▶ _Records for this task_:
----

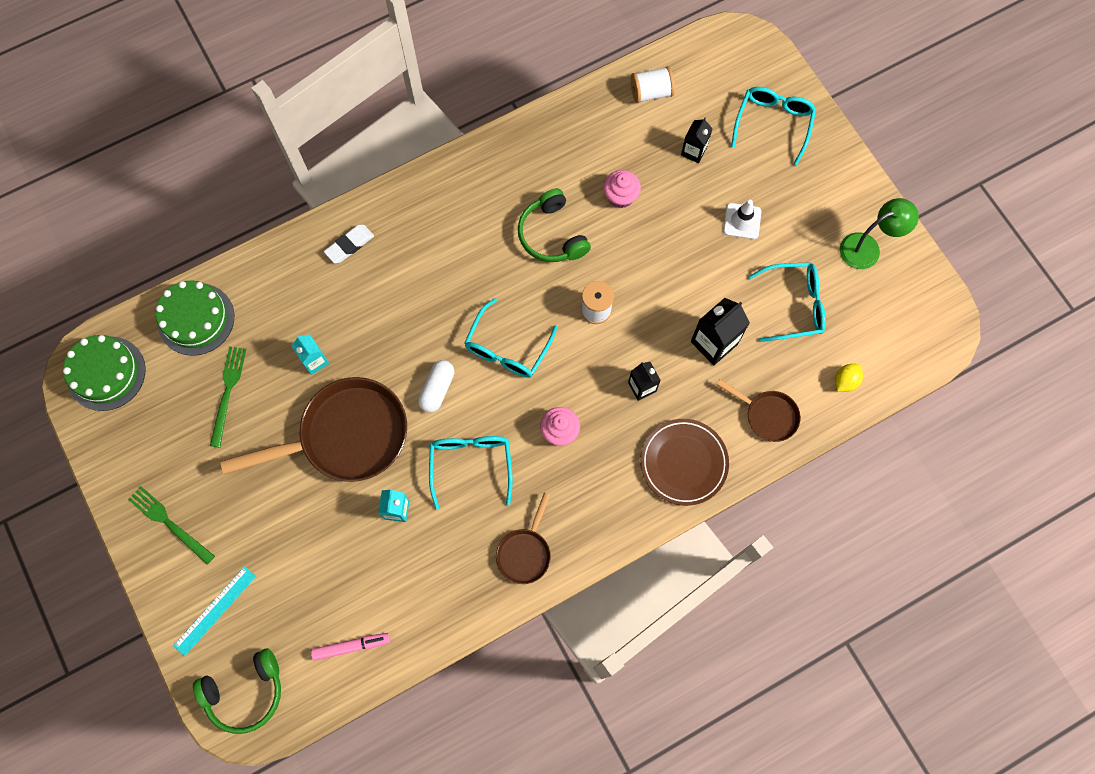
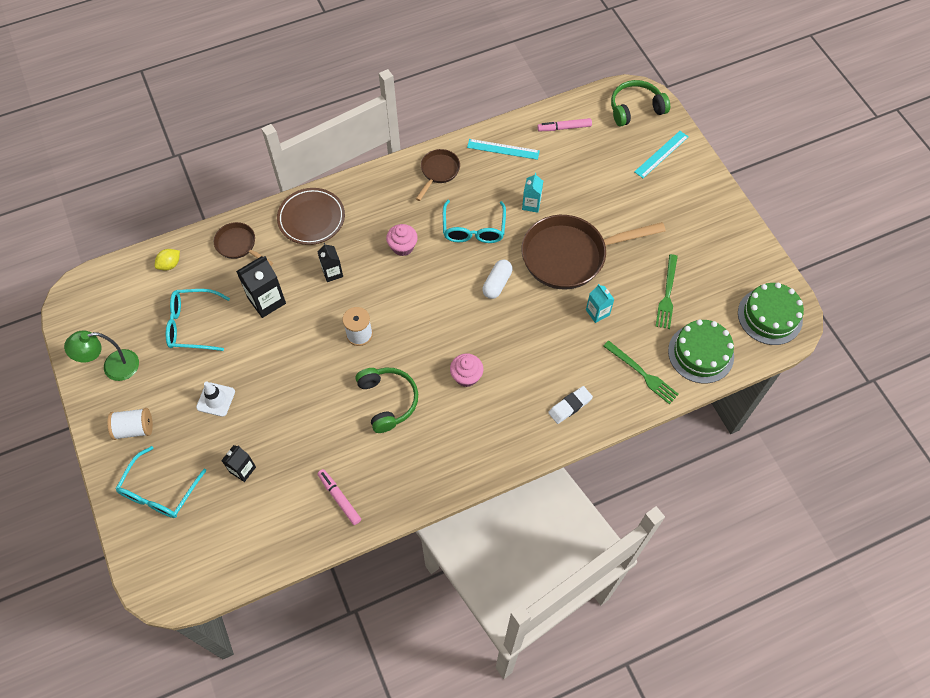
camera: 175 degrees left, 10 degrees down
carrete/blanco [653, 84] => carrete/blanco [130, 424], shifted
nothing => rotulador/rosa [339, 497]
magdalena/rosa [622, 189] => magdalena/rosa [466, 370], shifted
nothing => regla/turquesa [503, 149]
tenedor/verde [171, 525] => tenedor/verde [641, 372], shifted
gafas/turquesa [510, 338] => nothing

----

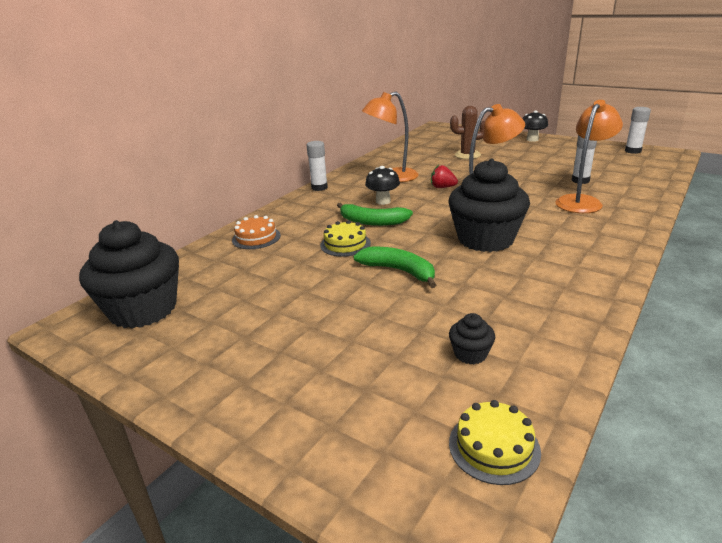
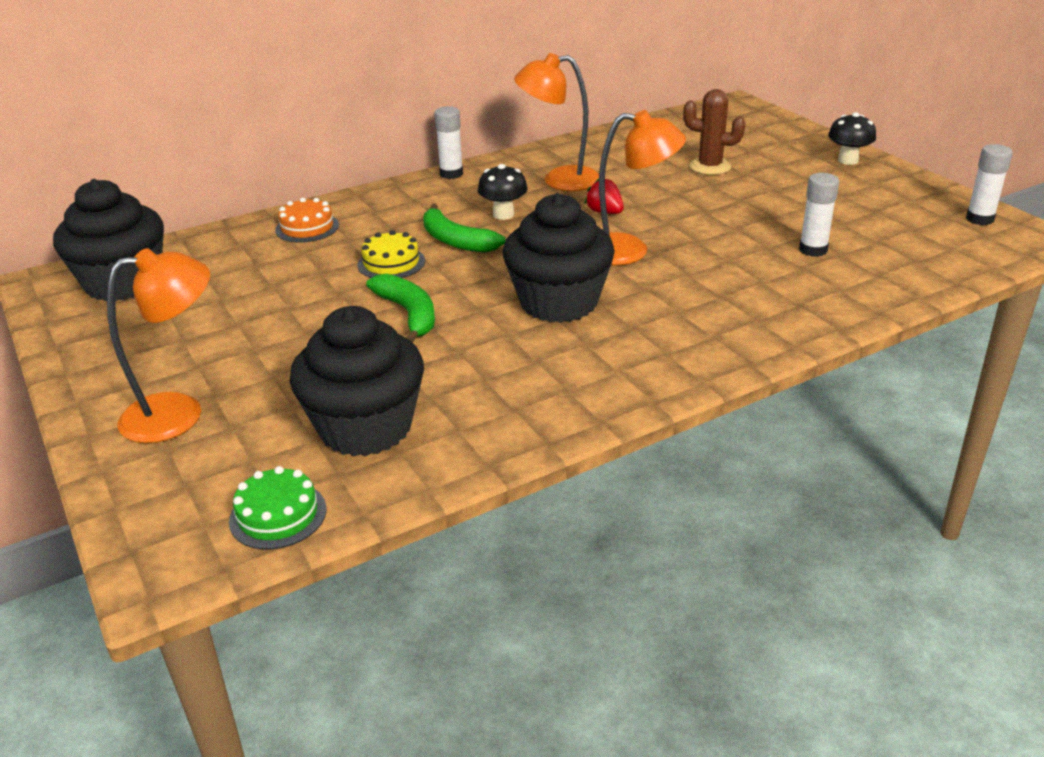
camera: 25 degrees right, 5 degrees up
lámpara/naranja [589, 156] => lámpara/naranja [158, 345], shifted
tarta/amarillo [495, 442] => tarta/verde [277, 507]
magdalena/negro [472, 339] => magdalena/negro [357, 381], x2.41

----

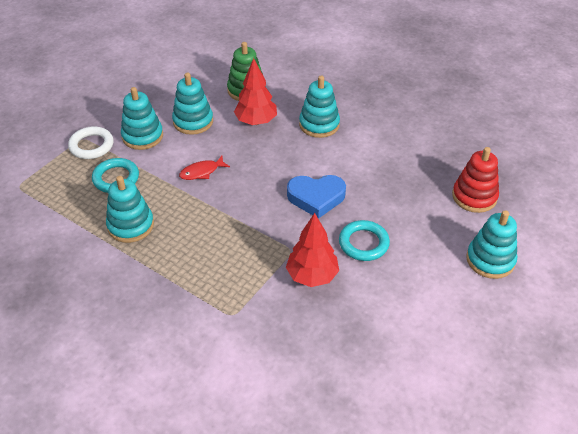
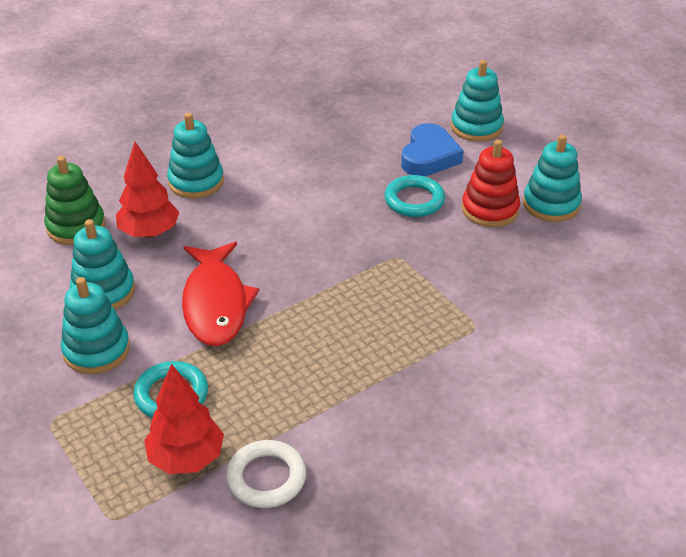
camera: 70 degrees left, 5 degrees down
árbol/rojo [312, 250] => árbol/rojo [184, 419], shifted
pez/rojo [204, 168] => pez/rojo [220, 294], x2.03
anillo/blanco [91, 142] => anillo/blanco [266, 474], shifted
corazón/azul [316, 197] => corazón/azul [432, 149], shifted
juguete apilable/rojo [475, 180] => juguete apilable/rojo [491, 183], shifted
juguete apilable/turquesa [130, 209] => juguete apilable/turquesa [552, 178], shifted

----

▶ _Problem requirements_: Pull every line containing "nothing" out of the data above.

▶ _Task answer_:
nothing => rotulador/rosa [339, 497]
nothing => regla/turquesa [503, 149]
gafas/turquesa [510, 338] => nothing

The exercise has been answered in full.